(WHAT YOU ARE ASKED TO DO): Once you find the line containing "cyan cross at", set down exactly that line and every one after it through the end of the listing below, with both ends included and any pictures omitted.

────

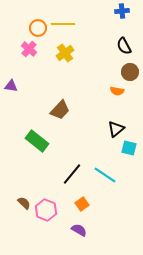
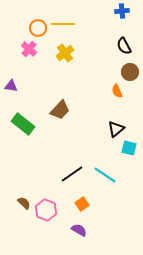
orange semicircle: rotated 56 degrees clockwise
green rectangle: moved 14 px left, 17 px up
black line: rotated 15 degrees clockwise
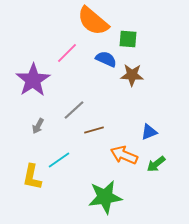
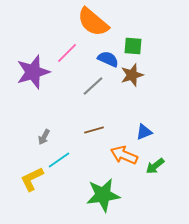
orange semicircle: moved 1 px down
green square: moved 5 px right, 7 px down
blue semicircle: moved 2 px right
brown star: rotated 20 degrees counterclockwise
purple star: moved 8 px up; rotated 16 degrees clockwise
gray line: moved 19 px right, 24 px up
gray arrow: moved 6 px right, 11 px down
blue triangle: moved 5 px left
green arrow: moved 1 px left, 2 px down
yellow L-shape: moved 2 px down; rotated 52 degrees clockwise
green star: moved 2 px left, 2 px up
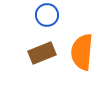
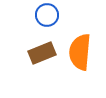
orange semicircle: moved 2 px left
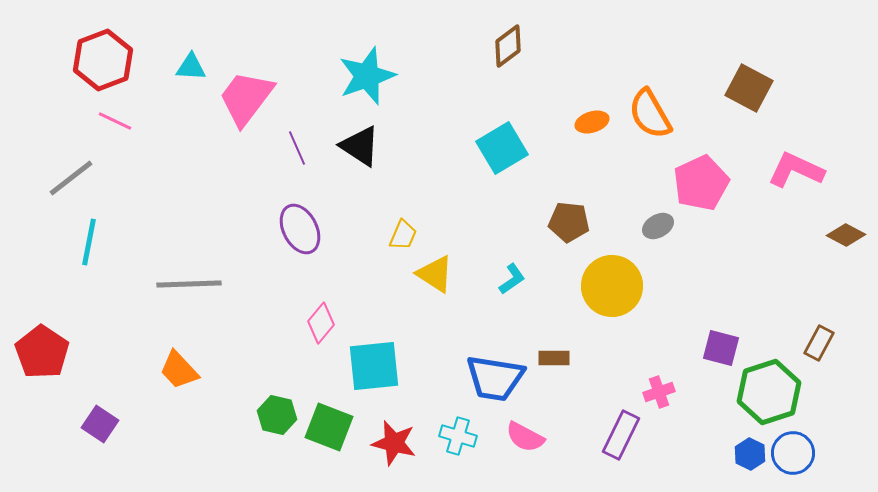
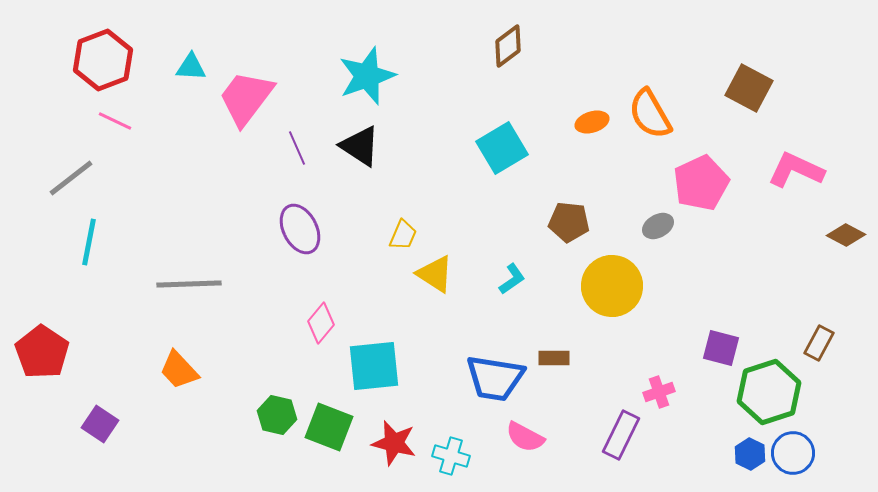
cyan cross at (458, 436): moved 7 px left, 20 px down
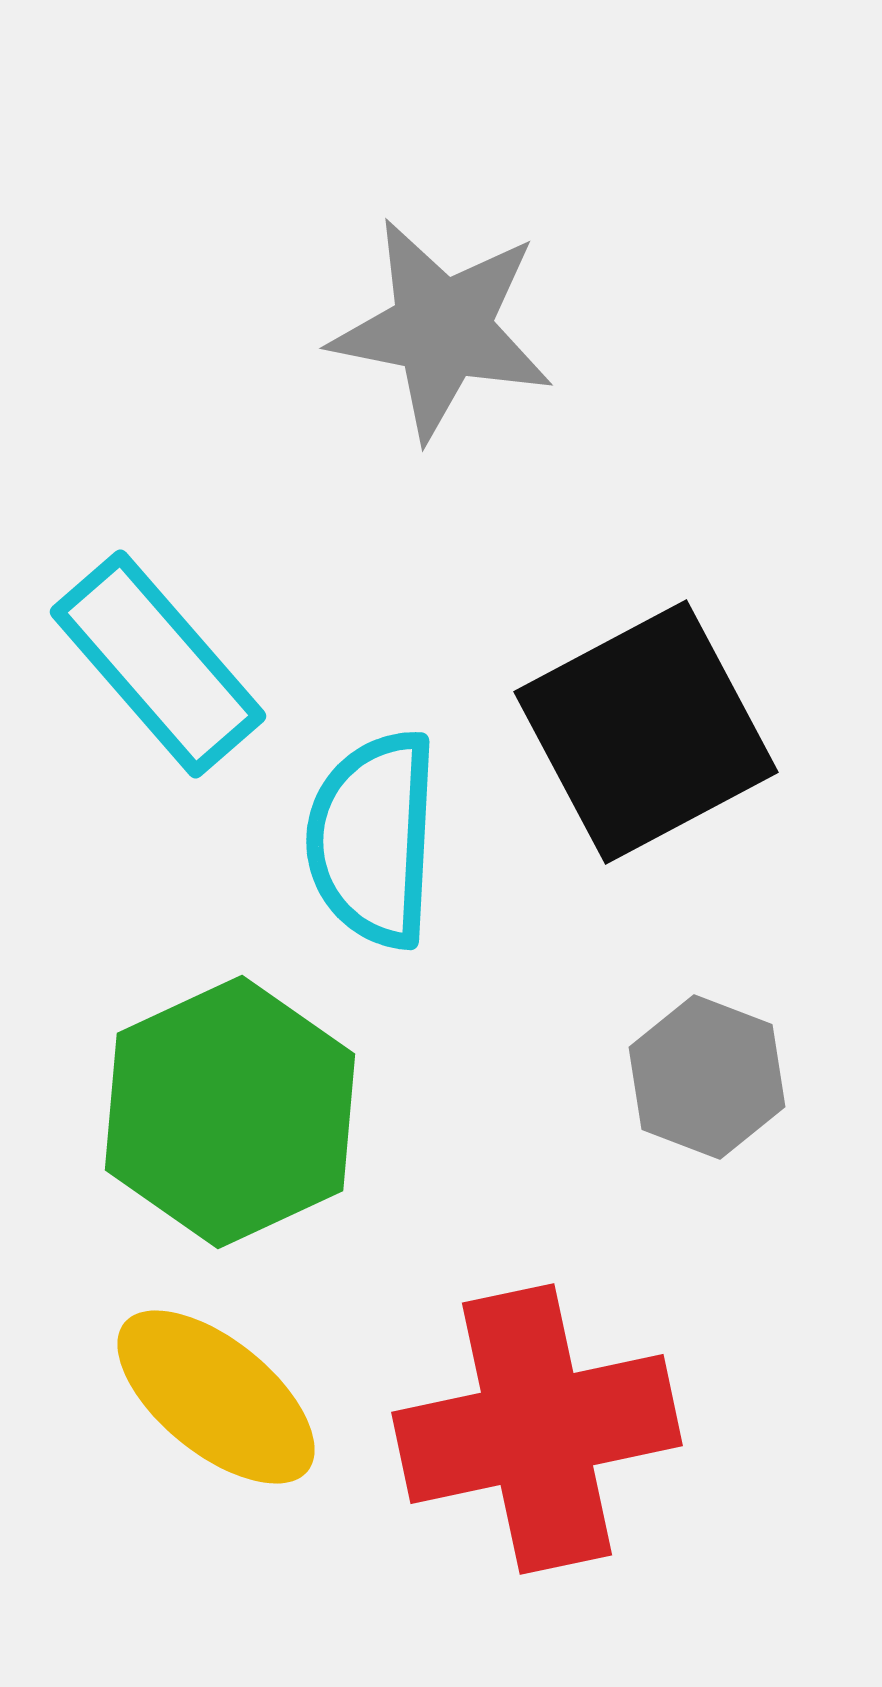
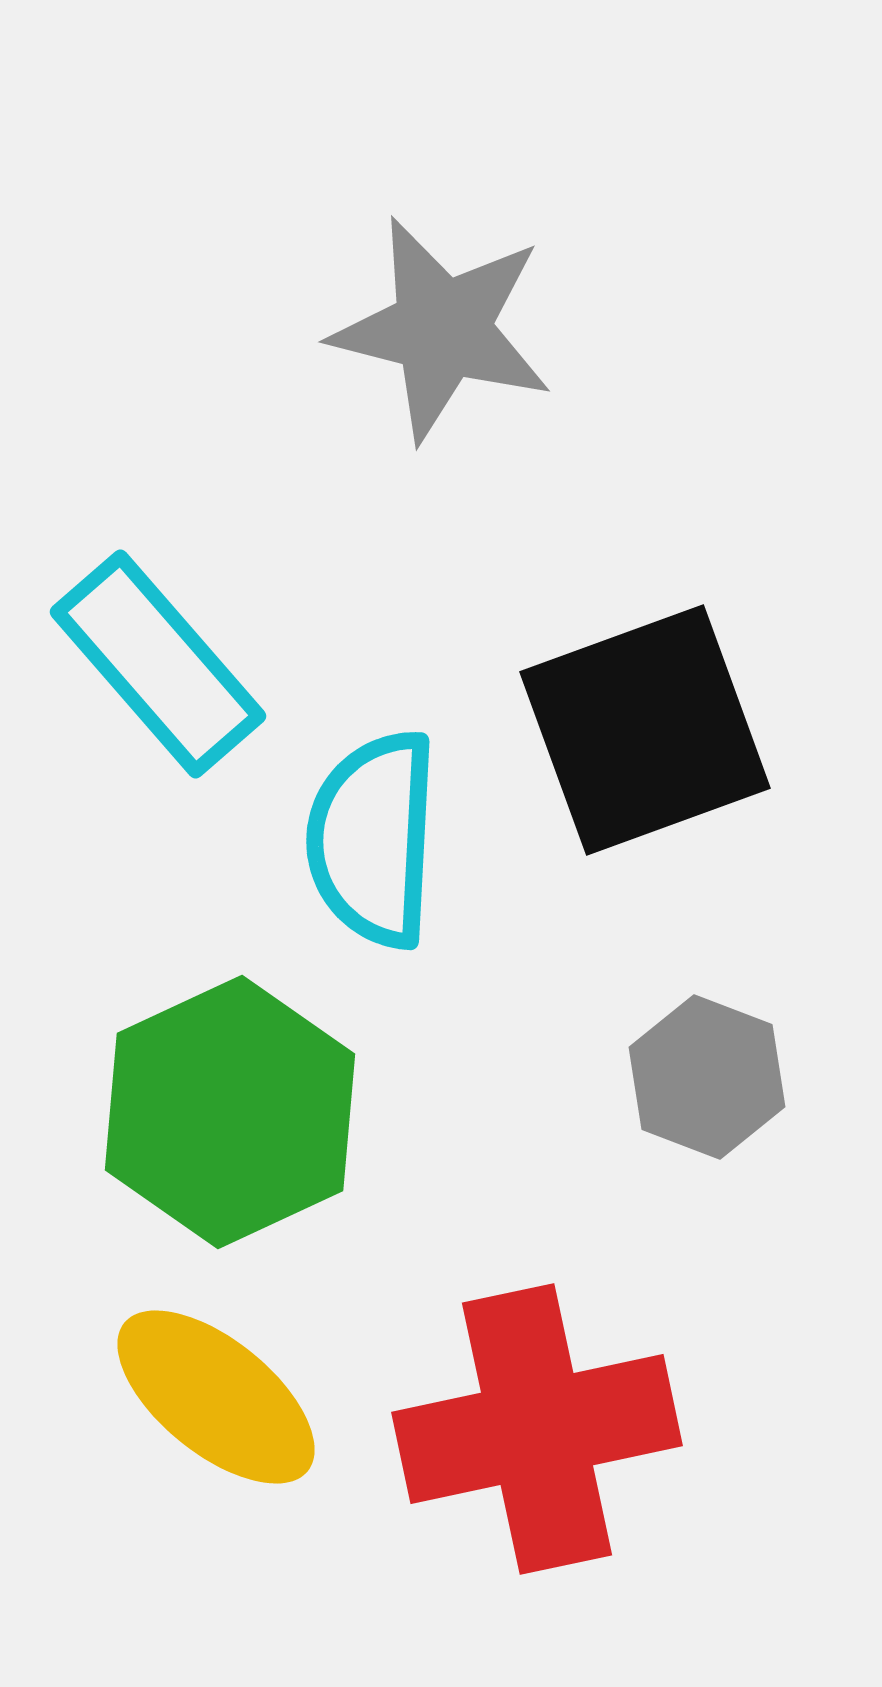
gray star: rotated 3 degrees clockwise
black square: moved 1 px left, 2 px up; rotated 8 degrees clockwise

────

(OUTPUT BELOW):
cyan cross at (458, 436): moved 7 px left, 20 px down
gray star: rotated 3 degrees clockwise
black square: moved 1 px left, 2 px up; rotated 8 degrees clockwise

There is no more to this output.